WORK TO BE COMPLETED:
Among the lines of data below, reproduce only those from the one with "T1: PNP (B SIG3, C" through the one with "BT1: 3.7V (plus", exactly as they stand, both ends included.

INPUT DATA:
**********
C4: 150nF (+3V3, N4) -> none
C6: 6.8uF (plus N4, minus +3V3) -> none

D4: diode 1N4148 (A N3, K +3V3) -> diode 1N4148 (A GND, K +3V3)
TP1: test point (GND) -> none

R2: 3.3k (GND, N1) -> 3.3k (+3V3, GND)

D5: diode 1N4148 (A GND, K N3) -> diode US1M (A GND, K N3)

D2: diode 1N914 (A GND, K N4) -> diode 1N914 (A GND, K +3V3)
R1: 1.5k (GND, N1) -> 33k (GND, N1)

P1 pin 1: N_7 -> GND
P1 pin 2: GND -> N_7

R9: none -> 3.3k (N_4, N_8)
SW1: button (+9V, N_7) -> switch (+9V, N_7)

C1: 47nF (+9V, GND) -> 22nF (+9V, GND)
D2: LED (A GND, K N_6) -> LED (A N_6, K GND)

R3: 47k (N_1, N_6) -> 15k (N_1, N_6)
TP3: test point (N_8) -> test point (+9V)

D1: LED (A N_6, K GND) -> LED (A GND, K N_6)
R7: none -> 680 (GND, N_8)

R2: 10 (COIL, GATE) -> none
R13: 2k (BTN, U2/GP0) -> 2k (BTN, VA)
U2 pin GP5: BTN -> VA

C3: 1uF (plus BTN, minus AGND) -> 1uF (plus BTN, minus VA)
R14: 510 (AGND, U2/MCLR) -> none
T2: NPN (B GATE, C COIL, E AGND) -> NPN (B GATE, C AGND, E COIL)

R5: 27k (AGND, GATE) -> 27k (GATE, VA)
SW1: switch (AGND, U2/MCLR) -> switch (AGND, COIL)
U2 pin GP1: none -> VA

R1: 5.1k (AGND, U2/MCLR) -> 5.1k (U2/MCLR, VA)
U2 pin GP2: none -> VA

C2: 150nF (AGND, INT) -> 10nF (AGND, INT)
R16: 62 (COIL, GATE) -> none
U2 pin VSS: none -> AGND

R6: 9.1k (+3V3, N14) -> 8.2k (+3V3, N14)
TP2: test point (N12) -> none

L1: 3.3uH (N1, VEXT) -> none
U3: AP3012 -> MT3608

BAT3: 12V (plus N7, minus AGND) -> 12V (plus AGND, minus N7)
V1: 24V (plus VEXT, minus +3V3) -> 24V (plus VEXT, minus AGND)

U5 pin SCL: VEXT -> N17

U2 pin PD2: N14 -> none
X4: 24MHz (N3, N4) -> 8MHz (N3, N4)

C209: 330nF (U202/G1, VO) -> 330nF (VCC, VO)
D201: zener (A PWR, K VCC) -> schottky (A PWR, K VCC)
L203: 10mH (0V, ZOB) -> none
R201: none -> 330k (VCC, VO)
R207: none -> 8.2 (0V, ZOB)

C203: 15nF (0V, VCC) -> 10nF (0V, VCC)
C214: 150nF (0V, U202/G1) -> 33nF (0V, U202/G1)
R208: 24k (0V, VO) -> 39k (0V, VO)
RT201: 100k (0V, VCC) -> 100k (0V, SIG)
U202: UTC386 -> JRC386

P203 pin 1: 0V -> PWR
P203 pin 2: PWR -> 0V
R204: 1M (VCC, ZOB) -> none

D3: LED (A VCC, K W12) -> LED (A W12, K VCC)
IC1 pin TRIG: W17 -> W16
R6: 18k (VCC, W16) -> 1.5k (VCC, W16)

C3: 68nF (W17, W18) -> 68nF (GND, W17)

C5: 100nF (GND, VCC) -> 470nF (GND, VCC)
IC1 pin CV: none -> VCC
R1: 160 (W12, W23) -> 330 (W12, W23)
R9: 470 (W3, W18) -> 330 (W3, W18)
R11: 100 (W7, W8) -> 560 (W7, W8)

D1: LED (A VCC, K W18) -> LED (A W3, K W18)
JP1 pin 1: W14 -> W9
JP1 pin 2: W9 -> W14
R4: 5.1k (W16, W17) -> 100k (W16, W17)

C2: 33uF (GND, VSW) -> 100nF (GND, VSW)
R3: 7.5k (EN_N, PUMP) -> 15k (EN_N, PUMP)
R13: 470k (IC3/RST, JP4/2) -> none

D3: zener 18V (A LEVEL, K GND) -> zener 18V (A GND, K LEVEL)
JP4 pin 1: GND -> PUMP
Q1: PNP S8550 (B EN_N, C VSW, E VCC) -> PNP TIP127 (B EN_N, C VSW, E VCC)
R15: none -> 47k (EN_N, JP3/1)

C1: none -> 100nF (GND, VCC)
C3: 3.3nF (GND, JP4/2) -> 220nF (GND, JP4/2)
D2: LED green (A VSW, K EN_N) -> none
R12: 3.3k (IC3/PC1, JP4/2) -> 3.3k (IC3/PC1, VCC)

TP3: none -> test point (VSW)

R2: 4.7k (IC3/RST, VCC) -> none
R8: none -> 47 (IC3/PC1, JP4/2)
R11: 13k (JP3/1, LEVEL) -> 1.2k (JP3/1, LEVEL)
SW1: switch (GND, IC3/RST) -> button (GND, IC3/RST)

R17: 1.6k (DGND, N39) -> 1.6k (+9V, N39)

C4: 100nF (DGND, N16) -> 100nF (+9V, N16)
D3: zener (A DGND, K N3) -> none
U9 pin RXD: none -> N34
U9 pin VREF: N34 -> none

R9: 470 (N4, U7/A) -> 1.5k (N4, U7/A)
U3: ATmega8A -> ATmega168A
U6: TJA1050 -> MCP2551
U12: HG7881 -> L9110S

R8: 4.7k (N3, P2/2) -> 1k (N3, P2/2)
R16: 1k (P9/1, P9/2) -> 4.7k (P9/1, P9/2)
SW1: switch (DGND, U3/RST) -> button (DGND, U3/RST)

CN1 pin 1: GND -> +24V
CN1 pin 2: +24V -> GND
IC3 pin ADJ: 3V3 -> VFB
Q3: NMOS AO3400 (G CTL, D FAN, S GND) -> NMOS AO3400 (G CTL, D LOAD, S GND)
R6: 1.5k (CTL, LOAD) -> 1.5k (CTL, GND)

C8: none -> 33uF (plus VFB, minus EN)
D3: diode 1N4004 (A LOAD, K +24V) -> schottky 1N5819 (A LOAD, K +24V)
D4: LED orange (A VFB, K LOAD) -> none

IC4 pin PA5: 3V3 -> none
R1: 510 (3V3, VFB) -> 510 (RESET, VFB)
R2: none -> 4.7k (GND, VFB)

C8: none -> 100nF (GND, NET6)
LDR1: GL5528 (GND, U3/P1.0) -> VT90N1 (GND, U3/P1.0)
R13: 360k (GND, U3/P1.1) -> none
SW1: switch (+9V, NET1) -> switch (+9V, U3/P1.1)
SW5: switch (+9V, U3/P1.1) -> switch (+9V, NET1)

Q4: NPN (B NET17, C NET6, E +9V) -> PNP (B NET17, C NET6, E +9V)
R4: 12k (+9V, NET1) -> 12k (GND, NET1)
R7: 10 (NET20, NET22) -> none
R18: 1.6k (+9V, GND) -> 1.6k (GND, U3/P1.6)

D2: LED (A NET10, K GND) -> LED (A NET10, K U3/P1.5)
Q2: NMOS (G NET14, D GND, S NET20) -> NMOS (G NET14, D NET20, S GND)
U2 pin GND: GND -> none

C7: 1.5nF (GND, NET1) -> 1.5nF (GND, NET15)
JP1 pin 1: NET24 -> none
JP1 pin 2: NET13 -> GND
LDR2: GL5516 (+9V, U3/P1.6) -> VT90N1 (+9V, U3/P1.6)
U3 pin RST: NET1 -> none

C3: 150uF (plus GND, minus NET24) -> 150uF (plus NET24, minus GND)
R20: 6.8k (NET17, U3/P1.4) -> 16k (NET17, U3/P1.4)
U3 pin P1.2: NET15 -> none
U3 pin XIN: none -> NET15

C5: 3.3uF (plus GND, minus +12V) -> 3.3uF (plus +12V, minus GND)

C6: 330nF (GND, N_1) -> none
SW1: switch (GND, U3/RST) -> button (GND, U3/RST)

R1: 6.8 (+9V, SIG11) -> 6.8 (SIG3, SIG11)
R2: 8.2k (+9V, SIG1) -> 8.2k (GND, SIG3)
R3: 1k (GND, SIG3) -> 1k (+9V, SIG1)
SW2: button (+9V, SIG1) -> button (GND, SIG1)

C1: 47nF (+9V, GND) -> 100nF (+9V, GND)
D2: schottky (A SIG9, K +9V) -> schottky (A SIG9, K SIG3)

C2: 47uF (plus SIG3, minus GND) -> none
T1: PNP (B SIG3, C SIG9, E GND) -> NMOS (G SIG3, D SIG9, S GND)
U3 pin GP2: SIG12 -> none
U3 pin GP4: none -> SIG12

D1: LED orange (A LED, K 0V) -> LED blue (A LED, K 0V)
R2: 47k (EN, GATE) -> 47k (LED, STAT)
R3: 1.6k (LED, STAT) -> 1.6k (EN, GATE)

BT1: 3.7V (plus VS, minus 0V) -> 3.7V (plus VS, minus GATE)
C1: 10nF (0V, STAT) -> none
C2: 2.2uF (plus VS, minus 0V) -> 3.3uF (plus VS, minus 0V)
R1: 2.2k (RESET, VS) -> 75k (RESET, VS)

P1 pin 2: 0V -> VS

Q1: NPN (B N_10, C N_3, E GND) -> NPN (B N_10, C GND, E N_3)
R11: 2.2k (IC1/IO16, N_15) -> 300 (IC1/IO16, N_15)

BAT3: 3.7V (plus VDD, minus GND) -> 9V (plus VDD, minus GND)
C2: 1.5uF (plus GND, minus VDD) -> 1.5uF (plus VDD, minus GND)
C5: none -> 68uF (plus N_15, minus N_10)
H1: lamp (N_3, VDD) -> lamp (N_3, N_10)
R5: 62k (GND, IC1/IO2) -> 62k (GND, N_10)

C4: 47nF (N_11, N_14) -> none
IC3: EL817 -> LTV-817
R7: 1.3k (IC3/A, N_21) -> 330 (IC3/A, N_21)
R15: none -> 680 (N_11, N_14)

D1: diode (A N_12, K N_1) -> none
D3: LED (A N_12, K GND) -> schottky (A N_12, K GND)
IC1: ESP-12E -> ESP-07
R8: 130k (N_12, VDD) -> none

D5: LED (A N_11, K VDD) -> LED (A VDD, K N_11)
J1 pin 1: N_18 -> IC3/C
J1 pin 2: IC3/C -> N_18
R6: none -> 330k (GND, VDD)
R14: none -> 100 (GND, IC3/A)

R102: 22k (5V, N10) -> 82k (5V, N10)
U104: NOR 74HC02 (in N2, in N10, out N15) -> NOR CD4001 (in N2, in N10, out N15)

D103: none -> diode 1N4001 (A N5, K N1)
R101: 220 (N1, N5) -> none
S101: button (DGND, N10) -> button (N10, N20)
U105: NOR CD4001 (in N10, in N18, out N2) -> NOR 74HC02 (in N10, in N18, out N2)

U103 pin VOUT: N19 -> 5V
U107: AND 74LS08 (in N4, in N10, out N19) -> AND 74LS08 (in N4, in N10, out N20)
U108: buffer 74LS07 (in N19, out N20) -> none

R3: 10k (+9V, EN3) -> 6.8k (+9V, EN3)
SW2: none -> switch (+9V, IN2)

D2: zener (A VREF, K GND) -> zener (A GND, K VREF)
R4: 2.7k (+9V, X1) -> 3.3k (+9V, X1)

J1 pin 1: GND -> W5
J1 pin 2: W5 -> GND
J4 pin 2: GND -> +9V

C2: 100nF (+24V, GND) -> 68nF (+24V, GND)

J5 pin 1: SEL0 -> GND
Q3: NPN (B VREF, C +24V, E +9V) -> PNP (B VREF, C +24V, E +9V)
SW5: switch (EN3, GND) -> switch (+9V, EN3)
**********
SOLUTION TO THIS EXERCISE:
T1: PNP (B SIG3, C SIG9, E GND) -> NMOS (G SIG3, D SIG9, S GND)
U3 pin GP2: SIG12 -> none
U3 pin GP4: none -> SIG12

D1: LED orange (A LED, K 0V) -> LED blue (A LED, K 0V)
R2: 47k (EN, GATE) -> 47k (LED, STAT)
R3: 1.6k (LED, STAT) -> 1.6k (EN, GATE)

BT1: 3.7V (plus VS, minus 0V) -> 3.7V (plus VS, minus GATE)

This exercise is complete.